# Action item
Return the following from the records below: each line, word for word, starting with the line that contains "none -> grey 1x1 brick [686,173,753,262]" and going on through the line that contains "none -> tan 1x1 tile [621,273,666,316]", with nothing outside that range.
[Opening Given records section]
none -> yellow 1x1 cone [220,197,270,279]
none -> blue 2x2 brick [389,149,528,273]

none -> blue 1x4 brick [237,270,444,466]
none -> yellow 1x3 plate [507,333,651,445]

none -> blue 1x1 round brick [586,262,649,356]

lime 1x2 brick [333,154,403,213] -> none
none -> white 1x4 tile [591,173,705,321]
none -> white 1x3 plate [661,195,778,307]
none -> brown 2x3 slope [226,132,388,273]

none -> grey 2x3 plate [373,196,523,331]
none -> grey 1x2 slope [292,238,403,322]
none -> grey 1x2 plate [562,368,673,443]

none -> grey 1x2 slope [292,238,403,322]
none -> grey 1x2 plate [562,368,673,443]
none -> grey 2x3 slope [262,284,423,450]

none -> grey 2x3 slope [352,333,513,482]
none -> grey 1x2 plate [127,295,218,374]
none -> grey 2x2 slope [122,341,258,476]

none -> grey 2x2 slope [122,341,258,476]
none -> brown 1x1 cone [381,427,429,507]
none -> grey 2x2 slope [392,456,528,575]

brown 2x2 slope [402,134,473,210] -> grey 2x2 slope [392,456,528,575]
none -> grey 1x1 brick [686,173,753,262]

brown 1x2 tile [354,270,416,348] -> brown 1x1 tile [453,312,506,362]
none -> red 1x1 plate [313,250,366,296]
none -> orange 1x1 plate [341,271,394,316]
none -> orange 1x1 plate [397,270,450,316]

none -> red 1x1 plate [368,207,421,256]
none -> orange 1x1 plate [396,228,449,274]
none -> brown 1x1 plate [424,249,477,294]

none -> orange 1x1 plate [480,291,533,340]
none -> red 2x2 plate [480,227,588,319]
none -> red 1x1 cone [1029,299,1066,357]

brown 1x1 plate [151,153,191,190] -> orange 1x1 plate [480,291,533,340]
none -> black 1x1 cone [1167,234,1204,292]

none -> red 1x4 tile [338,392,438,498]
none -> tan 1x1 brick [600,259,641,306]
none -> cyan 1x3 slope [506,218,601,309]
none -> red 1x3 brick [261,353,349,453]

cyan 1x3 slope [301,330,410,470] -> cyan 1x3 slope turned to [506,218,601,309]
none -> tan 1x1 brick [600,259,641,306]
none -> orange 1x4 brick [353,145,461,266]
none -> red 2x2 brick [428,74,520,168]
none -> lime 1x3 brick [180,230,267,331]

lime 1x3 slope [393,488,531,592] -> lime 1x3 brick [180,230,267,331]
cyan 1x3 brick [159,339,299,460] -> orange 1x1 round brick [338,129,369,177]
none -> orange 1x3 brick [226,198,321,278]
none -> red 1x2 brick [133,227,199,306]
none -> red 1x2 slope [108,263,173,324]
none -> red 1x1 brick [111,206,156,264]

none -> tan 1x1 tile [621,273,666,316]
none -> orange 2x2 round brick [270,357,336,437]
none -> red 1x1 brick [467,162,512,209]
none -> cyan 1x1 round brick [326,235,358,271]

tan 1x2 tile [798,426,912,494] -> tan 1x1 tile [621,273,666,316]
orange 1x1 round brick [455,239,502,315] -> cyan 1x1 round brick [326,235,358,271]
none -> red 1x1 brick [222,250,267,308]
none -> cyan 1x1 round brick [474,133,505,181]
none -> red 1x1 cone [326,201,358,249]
[Closing Given records section]
# Your solution
none -> grey 1x1 brick [686,173,753,262]

brown 1x2 tile [354,270,416,348] -> brown 1x1 tile [453,312,506,362]
none -> red 1x1 plate [313,250,366,296]
none -> orange 1x1 plate [341,271,394,316]
none -> orange 1x1 plate [397,270,450,316]

none -> red 1x1 plate [368,207,421,256]
none -> orange 1x1 plate [396,228,449,274]
none -> brown 1x1 plate [424,249,477,294]

none -> orange 1x1 plate [480,291,533,340]
none -> red 2x2 plate [480,227,588,319]
none -> red 1x1 cone [1029,299,1066,357]

brown 1x1 plate [151,153,191,190] -> orange 1x1 plate [480,291,533,340]
none -> black 1x1 cone [1167,234,1204,292]

none -> red 1x4 tile [338,392,438,498]
none -> tan 1x1 brick [600,259,641,306]
none -> cyan 1x3 slope [506,218,601,309]
none -> red 1x3 brick [261,353,349,453]

cyan 1x3 slope [301,330,410,470] -> cyan 1x3 slope turned to [506,218,601,309]
none -> tan 1x1 brick [600,259,641,306]
none -> orange 1x4 brick [353,145,461,266]
none -> red 2x2 brick [428,74,520,168]
none -> lime 1x3 brick [180,230,267,331]

lime 1x3 slope [393,488,531,592] -> lime 1x3 brick [180,230,267,331]
cyan 1x3 brick [159,339,299,460] -> orange 1x1 round brick [338,129,369,177]
none -> orange 1x3 brick [226,198,321,278]
none -> red 1x2 brick [133,227,199,306]
none -> red 1x2 slope [108,263,173,324]
none -> red 1x1 brick [111,206,156,264]

none -> tan 1x1 tile [621,273,666,316]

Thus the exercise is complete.